*** MATERIAL FOR THIS TASK

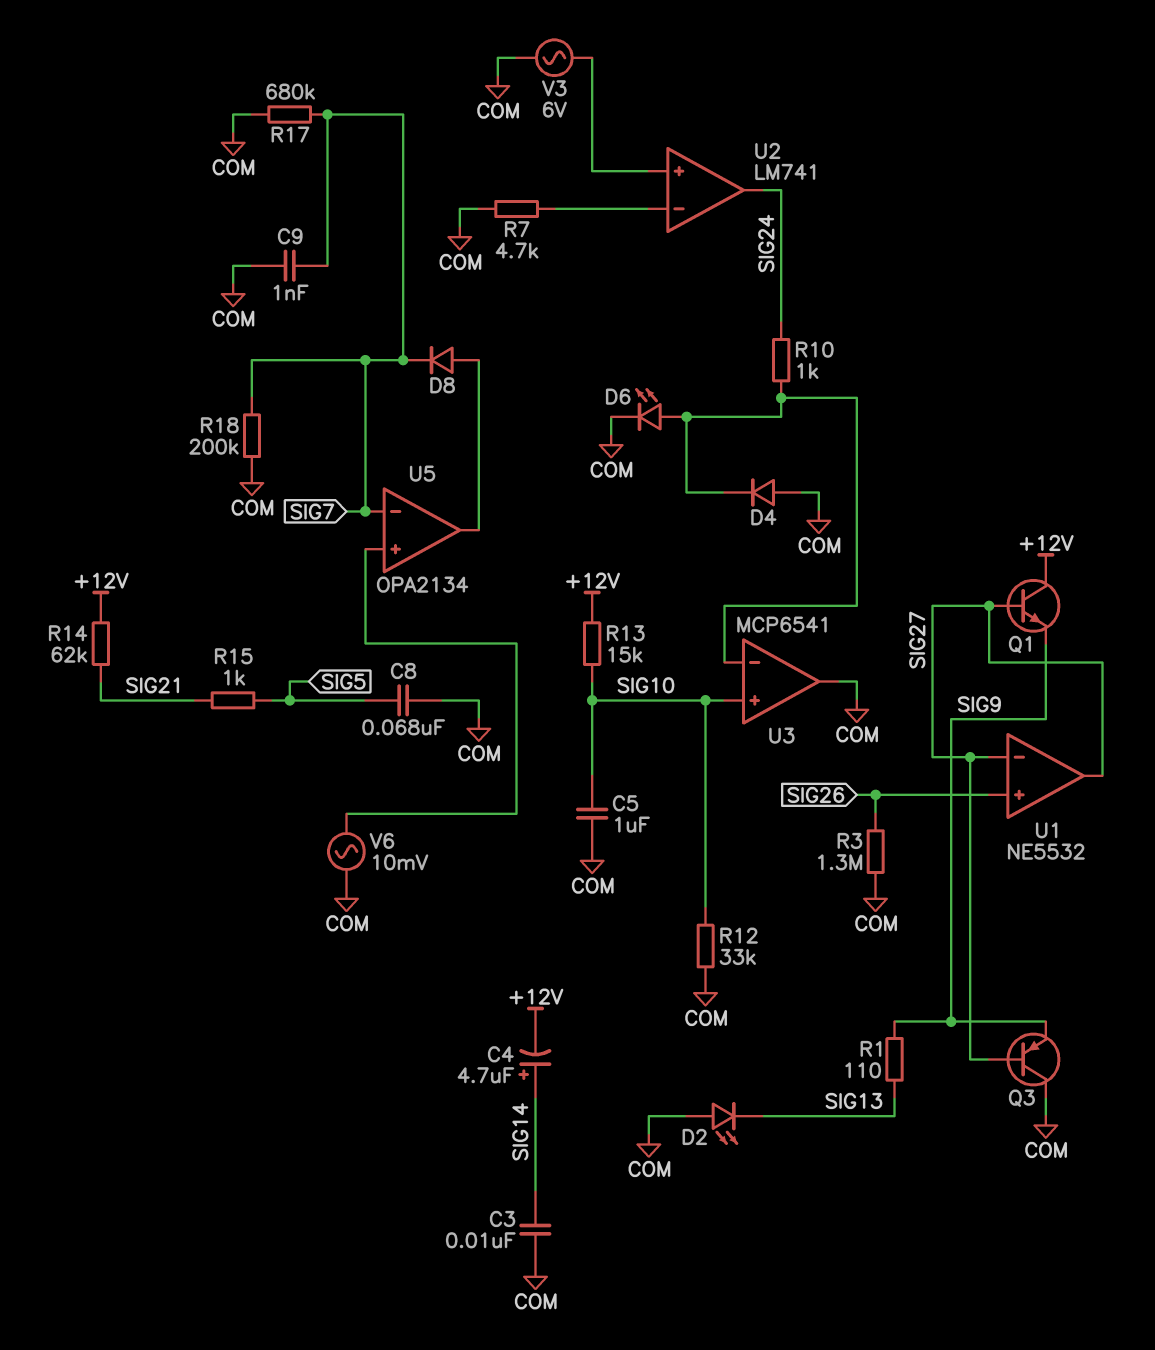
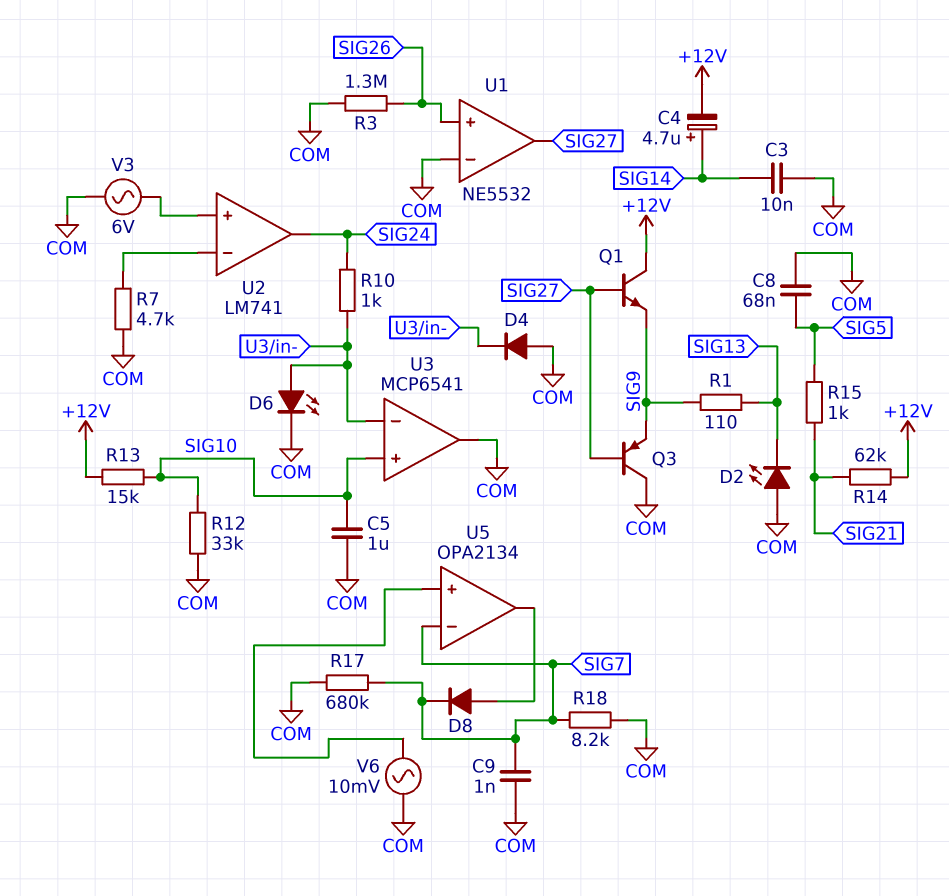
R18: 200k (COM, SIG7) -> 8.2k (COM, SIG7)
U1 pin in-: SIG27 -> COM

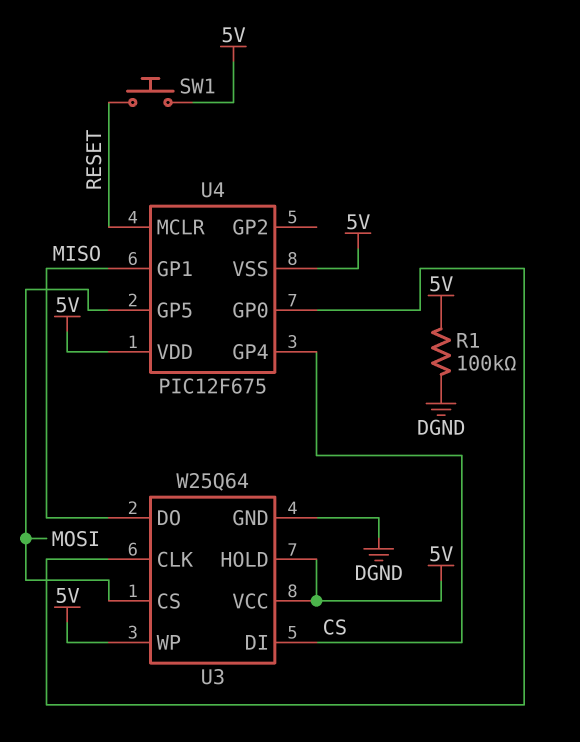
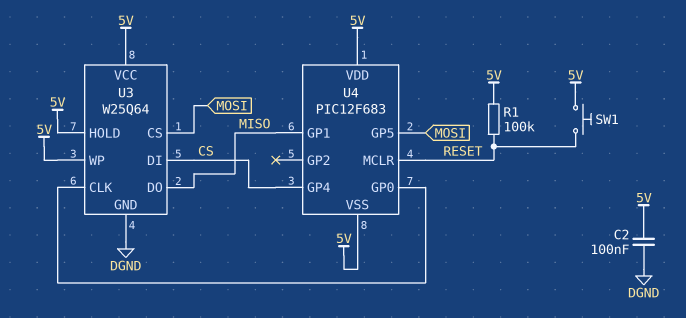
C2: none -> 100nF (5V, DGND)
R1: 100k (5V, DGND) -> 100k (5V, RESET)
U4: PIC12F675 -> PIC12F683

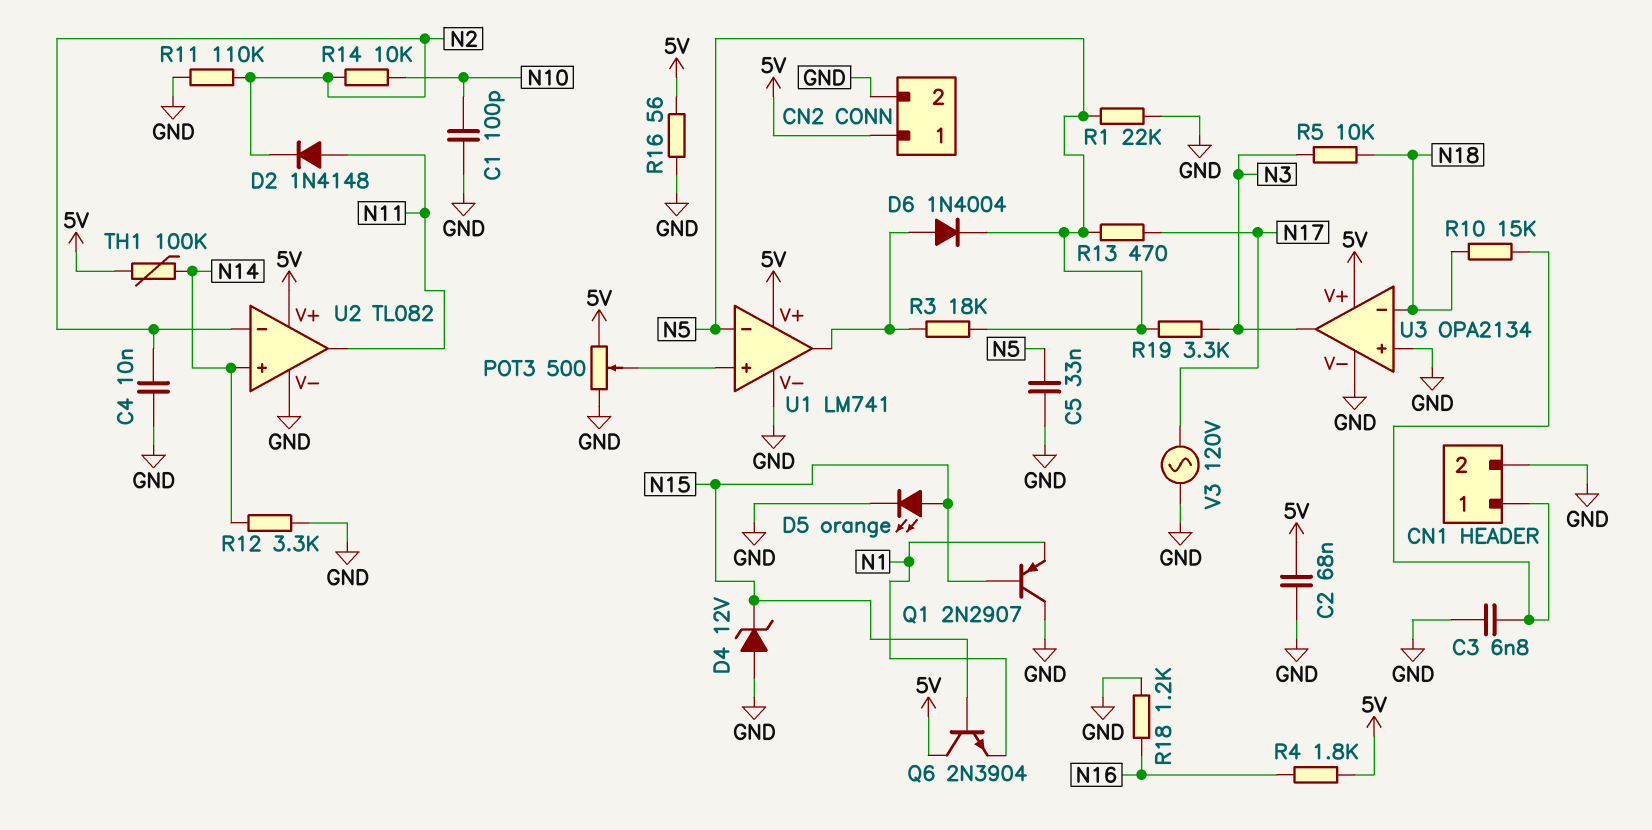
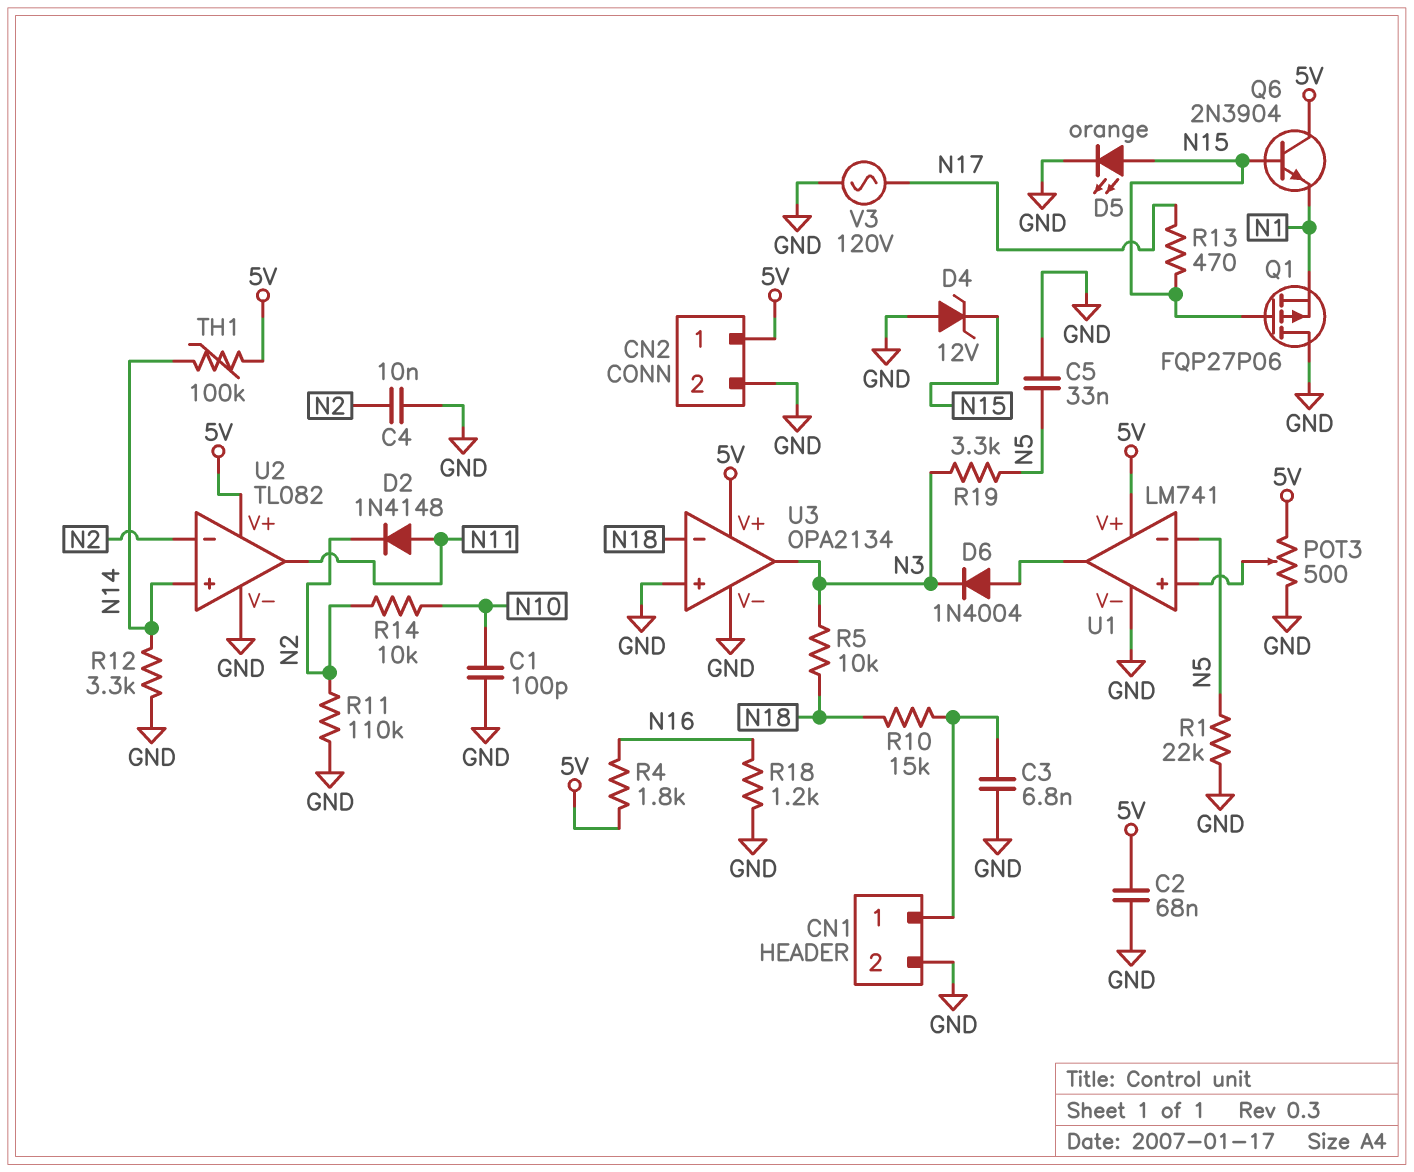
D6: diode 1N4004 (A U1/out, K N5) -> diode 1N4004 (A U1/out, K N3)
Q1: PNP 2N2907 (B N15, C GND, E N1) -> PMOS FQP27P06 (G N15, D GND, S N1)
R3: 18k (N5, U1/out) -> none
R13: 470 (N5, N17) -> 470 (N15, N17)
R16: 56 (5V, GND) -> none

******

_TASK DESCRIPTION:_
Exclude all images and retype the data precisely.

_SOLUTION:_
R18: 200k (COM, SIG7) -> 8.2k (COM, SIG7)
U1 pin in-: SIG27 -> COM

C2: none -> 100nF (5V, DGND)
R1: 100k (5V, DGND) -> 100k (5V, RESET)
U4: PIC12F675 -> PIC12F683

D6: diode 1N4004 (A U1/out, K N5) -> diode 1N4004 (A U1/out, K N3)
Q1: PNP 2N2907 (B N15, C GND, E N1) -> PMOS FQP27P06 (G N15, D GND, S N1)
R3: 18k (N5, U1/out) -> none
R13: 470 (N5, N17) -> 470 (N15, N17)
R16: 56 (5V, GND) -> none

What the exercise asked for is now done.